Assignment: Filter the data below, keeping only lines that contain "pink".

:: Record set

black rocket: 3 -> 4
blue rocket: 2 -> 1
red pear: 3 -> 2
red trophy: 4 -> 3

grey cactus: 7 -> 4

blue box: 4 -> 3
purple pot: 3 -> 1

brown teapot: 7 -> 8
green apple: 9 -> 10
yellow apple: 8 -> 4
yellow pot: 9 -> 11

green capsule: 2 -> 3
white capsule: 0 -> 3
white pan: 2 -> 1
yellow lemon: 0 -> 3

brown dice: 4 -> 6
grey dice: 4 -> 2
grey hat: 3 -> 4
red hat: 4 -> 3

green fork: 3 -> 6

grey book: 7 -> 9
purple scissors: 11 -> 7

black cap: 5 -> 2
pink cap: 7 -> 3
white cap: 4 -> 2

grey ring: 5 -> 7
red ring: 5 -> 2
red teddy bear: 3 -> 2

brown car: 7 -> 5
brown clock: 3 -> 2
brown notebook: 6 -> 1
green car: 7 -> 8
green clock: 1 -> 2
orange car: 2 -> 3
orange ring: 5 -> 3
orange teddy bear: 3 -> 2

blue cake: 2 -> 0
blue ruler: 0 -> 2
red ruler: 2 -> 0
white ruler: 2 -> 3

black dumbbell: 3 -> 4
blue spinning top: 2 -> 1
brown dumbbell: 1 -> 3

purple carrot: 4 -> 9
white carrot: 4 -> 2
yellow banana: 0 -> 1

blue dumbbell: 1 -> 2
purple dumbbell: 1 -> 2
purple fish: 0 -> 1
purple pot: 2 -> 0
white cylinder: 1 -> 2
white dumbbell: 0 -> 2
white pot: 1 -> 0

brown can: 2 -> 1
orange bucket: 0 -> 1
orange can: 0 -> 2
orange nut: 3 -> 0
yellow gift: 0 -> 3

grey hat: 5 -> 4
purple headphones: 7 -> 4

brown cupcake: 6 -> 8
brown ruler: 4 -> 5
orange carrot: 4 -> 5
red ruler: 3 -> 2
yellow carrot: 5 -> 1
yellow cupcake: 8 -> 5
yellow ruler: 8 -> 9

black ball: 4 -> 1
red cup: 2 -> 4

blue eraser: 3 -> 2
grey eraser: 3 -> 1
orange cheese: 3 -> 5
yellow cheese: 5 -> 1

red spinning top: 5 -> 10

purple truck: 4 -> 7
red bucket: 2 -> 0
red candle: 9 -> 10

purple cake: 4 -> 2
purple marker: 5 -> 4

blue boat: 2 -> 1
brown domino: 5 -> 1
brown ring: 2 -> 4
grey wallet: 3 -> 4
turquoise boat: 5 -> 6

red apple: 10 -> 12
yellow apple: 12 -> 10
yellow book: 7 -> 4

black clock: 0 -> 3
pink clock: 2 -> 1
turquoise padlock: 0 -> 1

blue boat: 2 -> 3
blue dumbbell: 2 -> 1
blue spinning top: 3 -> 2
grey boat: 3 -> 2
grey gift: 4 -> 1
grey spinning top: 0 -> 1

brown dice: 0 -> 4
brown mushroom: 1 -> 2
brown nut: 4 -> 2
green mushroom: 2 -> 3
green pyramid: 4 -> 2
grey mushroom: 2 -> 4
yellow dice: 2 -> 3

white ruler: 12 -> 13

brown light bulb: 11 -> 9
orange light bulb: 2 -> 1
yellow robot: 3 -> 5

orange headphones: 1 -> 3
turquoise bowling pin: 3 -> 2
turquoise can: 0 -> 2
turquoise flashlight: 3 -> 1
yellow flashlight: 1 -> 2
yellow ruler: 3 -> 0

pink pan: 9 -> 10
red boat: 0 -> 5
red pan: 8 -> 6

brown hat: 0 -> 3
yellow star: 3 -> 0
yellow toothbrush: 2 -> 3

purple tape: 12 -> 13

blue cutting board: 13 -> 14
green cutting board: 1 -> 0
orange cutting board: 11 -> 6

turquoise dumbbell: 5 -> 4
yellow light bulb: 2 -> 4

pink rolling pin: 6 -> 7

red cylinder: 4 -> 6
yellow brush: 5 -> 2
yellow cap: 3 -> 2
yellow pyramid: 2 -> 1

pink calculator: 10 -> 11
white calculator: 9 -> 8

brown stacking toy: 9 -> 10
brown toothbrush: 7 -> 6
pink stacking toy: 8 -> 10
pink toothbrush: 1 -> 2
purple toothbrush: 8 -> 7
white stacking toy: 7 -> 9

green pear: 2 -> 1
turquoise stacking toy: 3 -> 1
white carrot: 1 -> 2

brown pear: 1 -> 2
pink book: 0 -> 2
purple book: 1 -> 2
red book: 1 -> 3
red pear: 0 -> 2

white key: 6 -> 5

::::

Response:
pink cap: 7 -> 3
pink clock: 2 -> 1
pink pan: 9 -> 10
pink rolling pin: 6 -> 7
pink calculator: 10 -> 11
pink stacking toy: 8 -> 10
pink toothbrush: 1 -> 2
pink book: 0 -> 2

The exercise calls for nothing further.